- _What to produce_: Beginning at the top of the entries below, retype each line exactly until the line containing "BUTTON2 pin GND: GND -> none" has been written out; include no pictures and no later lines.

- _Excerpted data_:
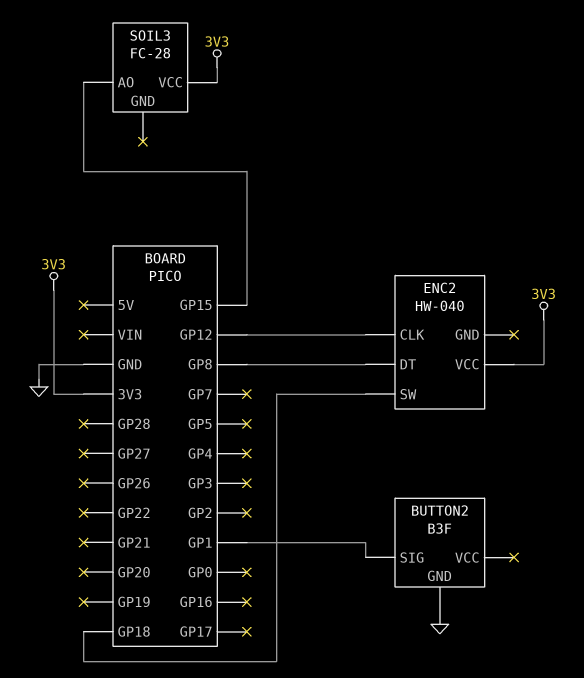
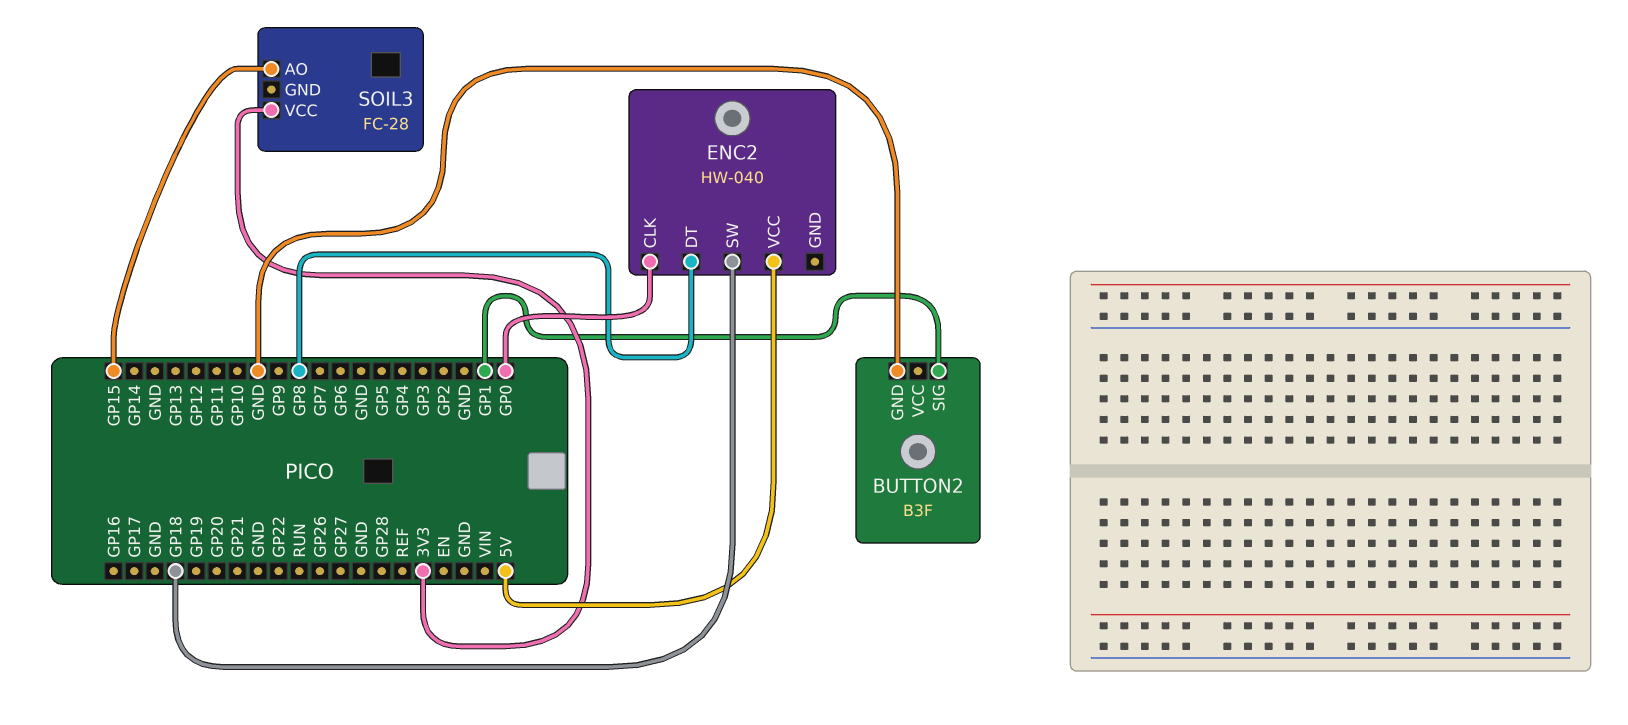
ENC2 pin CLK: GP12 -> GP0
ENC2 pin VCC: 3V3 -> 5V

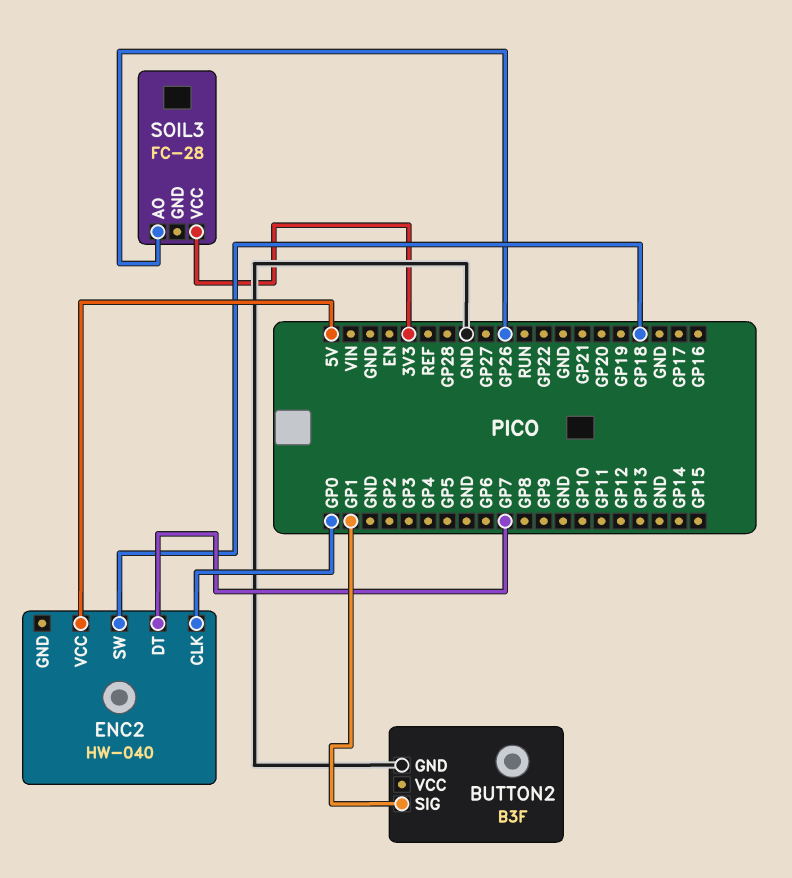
ENC2 pin DT: GP8 -> GP7
SOIL3 pin AO: GP15 -> GP26

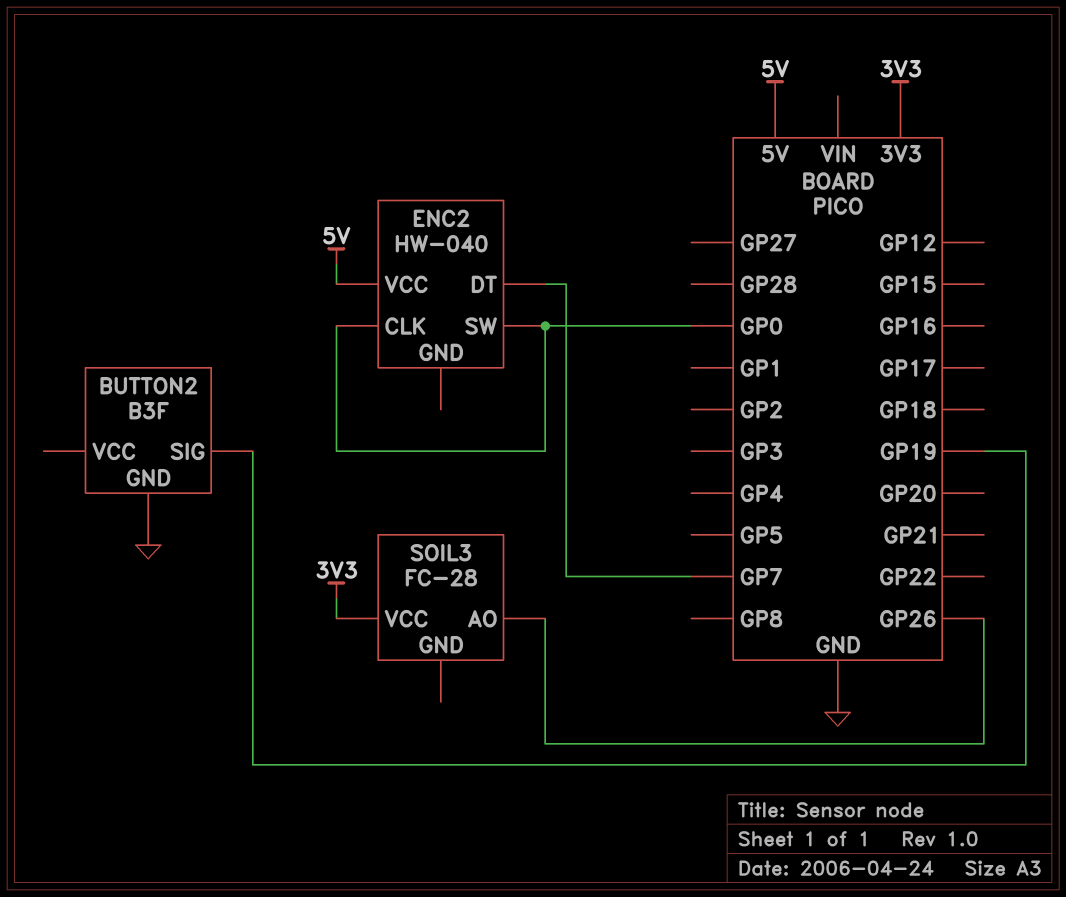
BUTTON2 pin SIG: GP1 -> GP19
ENC2 pin SW: GP18 -> GP0

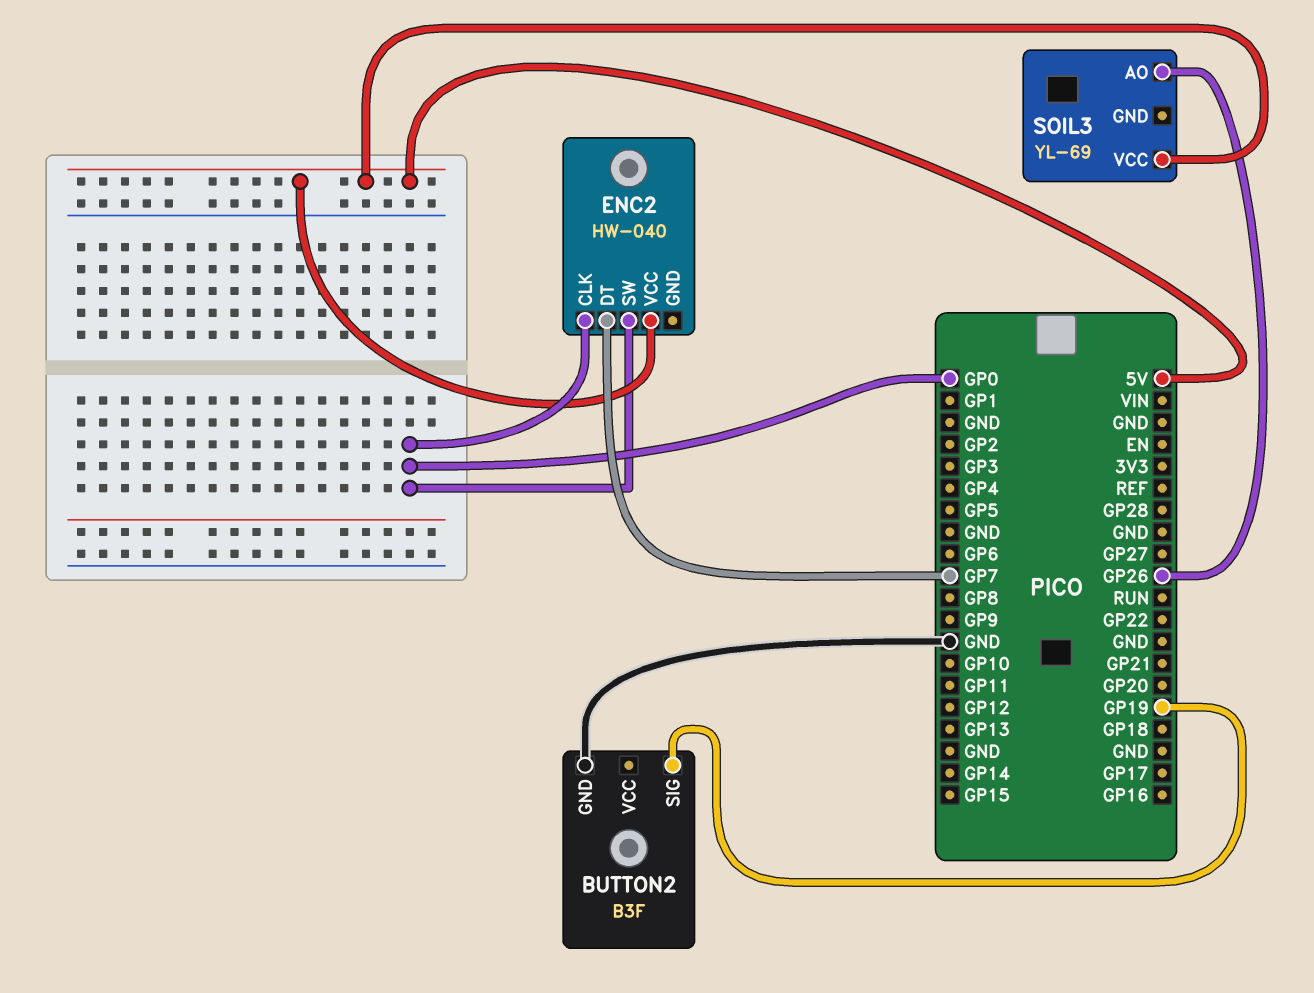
SOIL3: FC-28 -> YL-69
SOIL3 pin VCC: 3V3 -> 5V

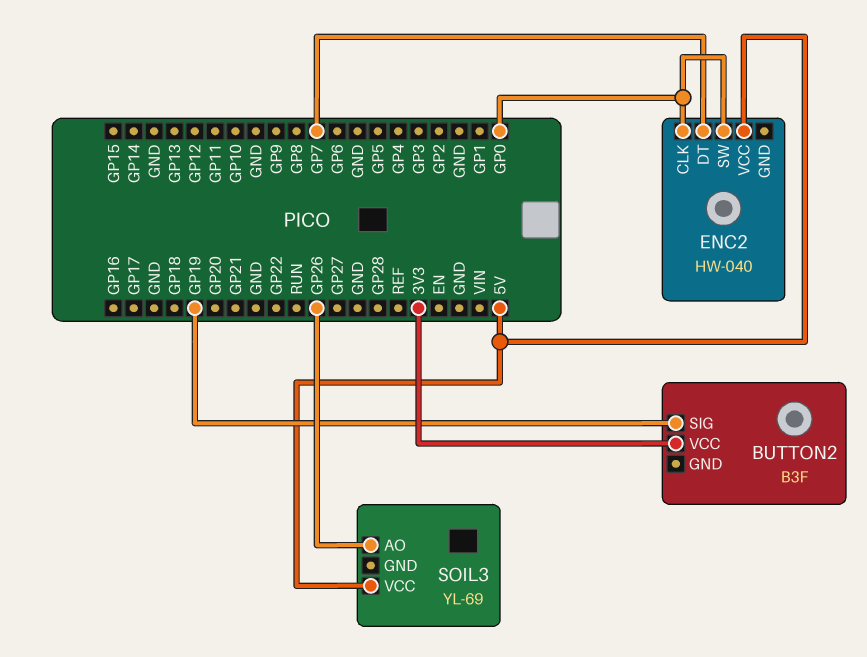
BUTTON2 pin GND: GND -> none
BUTTON2 pin VCC: none -> 3V3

- _Your response_:
ENC2 pin CLK: GP12 -> GP0
ENC2 pin VCC: 3V3 -> 5V

ENC2 pin DT: GP8 -> GP7
SOIL3 pin AO: GP15 -> GP26

BUTTON2 pin SIG: GP1 -> GP19
ENC2 pin SW: GP18 -> GP0

SOIL3: FC-28 -> YL-69
SOIL3 pin VCC: 3V3 -> 5V

BUTTON2 pin GND: GND -> none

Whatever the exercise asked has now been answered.